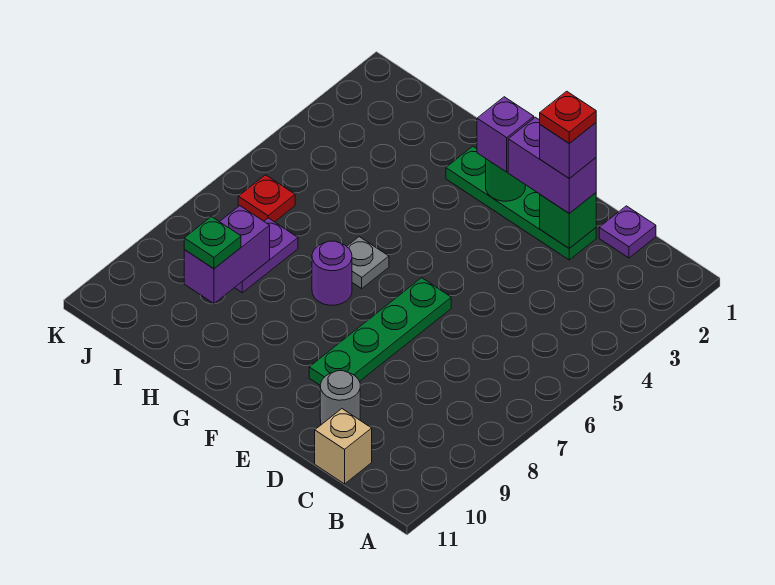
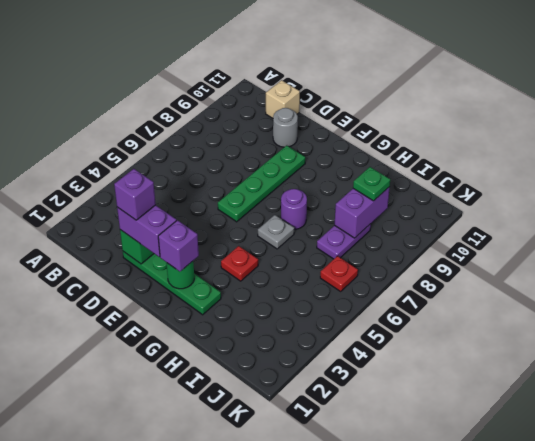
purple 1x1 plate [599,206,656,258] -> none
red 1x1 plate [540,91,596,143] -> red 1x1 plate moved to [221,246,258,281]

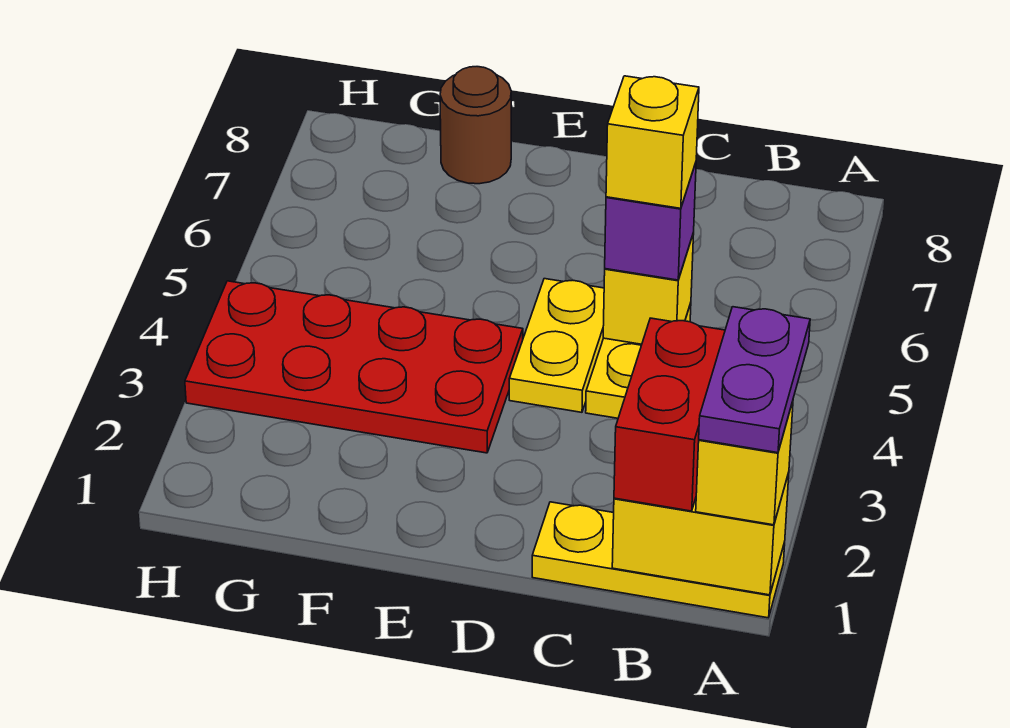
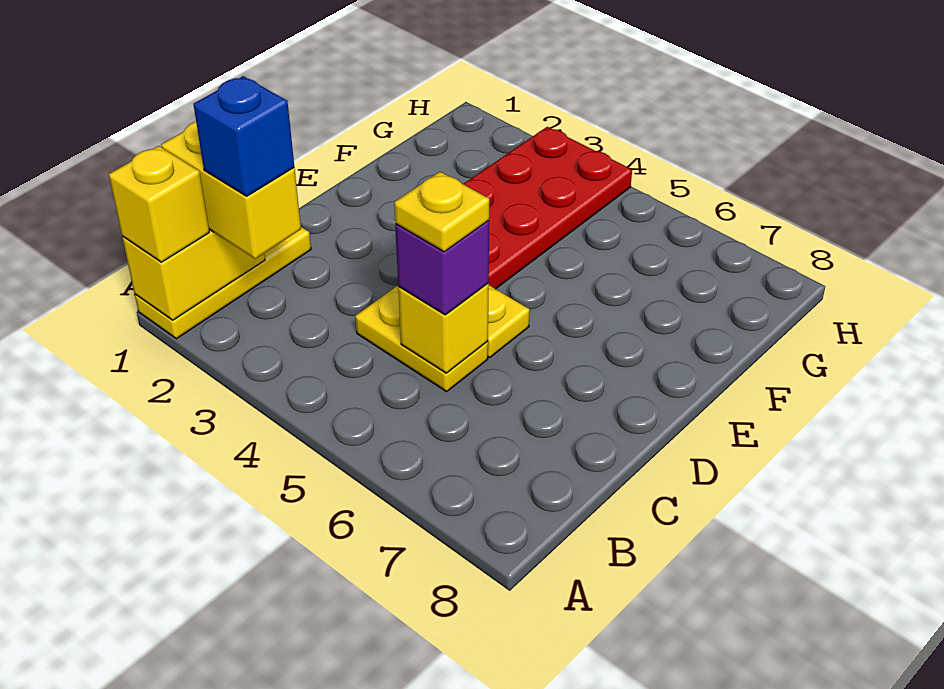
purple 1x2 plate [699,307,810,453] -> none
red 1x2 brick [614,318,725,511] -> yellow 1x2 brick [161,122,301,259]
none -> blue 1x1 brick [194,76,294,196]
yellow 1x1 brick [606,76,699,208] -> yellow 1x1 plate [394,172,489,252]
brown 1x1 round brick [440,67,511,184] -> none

> _Action item_
Find the word "purple" in the data and show each line that holds it.

> _Response below_
purple 1x1 plate [599,206,656,258] -> none
purple 1x2 plate [699,307,810,453] -> none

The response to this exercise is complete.